_What this task involves_
Go through the data below and repeat it exactly, skipping each picture.
[Records for the task]
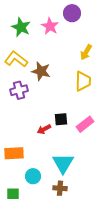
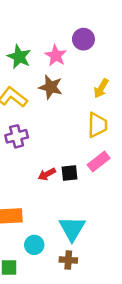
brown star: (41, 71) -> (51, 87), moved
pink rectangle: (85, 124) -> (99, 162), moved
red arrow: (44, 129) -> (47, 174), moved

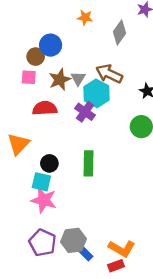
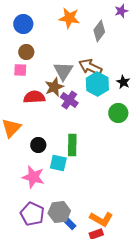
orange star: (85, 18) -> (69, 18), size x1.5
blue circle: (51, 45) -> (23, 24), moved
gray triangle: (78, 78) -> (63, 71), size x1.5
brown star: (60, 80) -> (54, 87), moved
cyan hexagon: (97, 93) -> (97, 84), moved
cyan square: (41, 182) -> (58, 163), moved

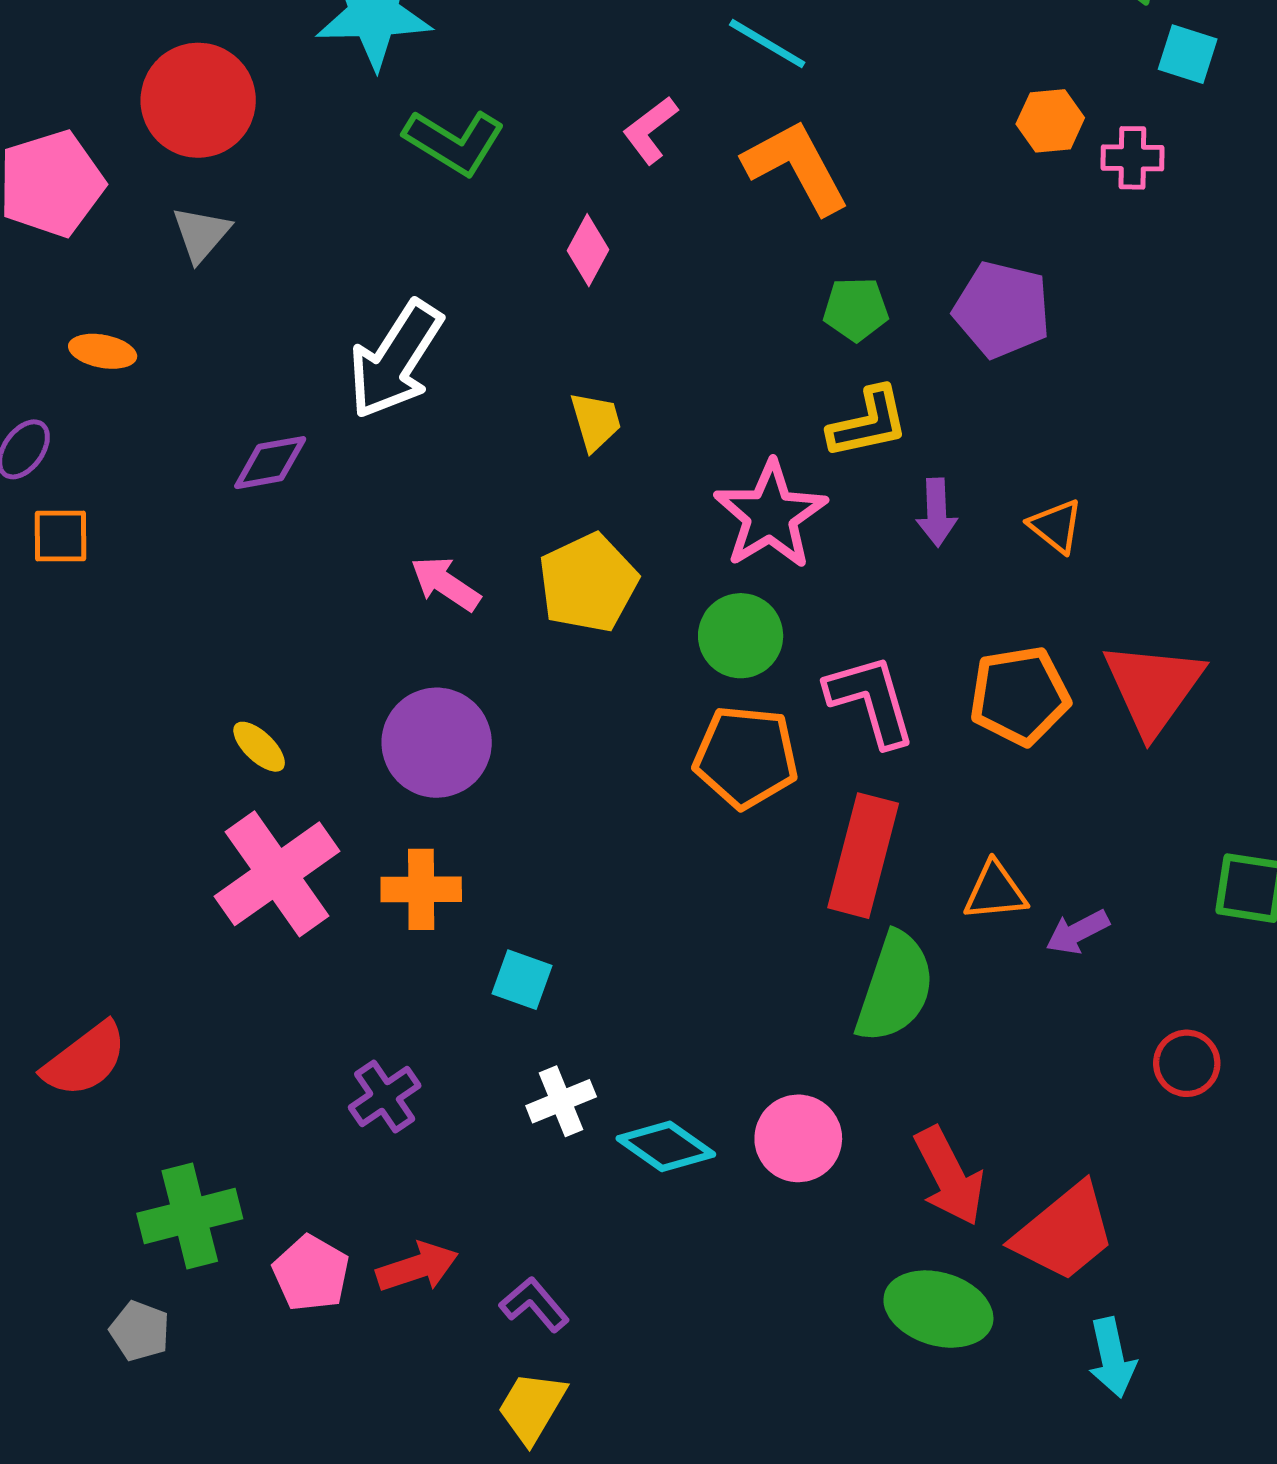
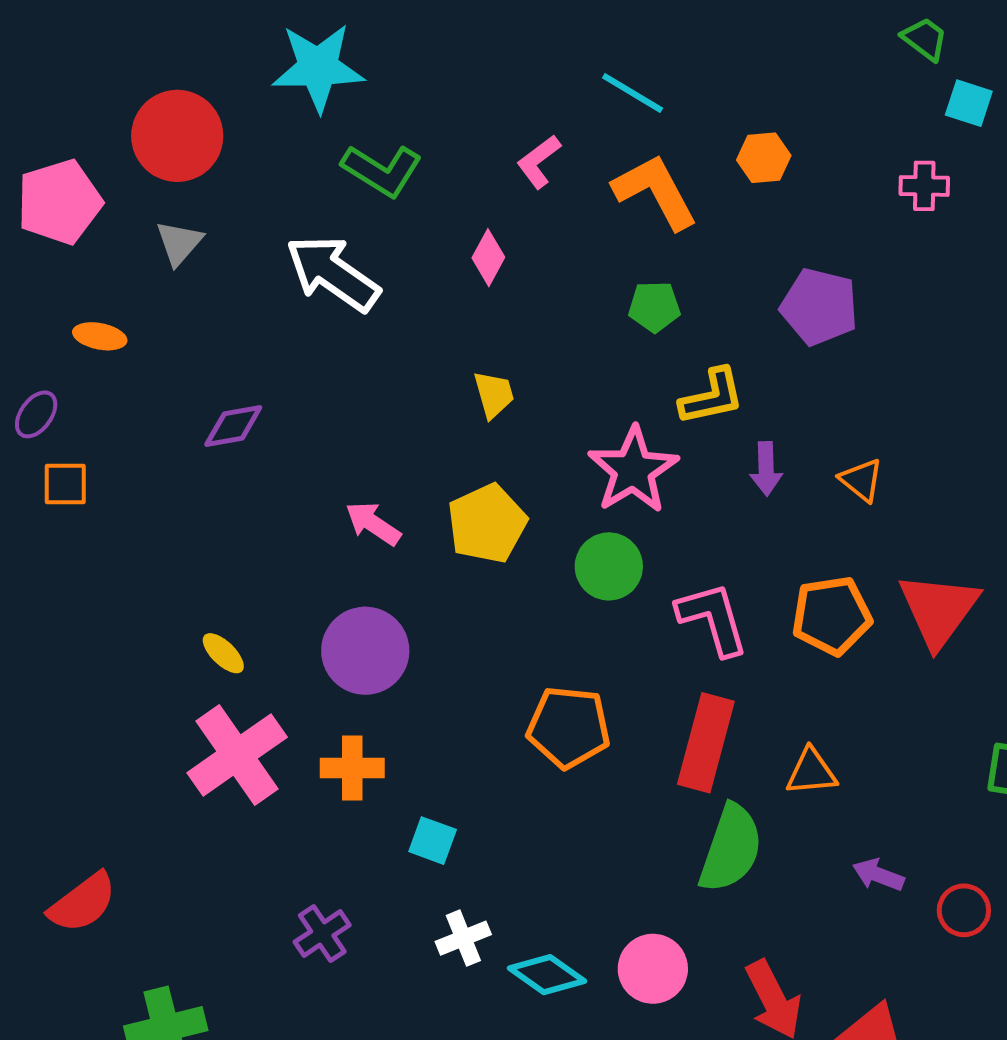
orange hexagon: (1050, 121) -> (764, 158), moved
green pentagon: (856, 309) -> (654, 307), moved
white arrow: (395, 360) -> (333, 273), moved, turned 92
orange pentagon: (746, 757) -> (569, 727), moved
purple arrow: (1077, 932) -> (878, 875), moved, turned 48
[/Records for the task]
_Solution to the exercise_
brown star: (41, 71) -> (51, 87), moved
pink rectangle: (85, 124) -> (99, 162), moved
red arrow: (44, 129) -> (47, 174), moved

orange star: (85, 18) -> (69, 18), size x1.5
blue circle: (51, 45) -> (23, 24), moved
gray triangle: (78, 78) -> (63, 71), size x1.5
brown star: (60, 80) -> (54, 87), moved
cyan hexagon: (97, 93) -> (97, 84), moved
cyan square: (41, 182) -> (58, 163), moved

orange hexagon: (1050, 121) -> (764, 158), moved
green pentagon: (856, 309) -> (654, 307), moved
white arrow: (395, 360) -> (333, 273), moved, turned 92
orange pentagon: (746, 757) -> (569, 727), moved
purple arrow: (1077, 932) -> (878, 875), moved, turned 48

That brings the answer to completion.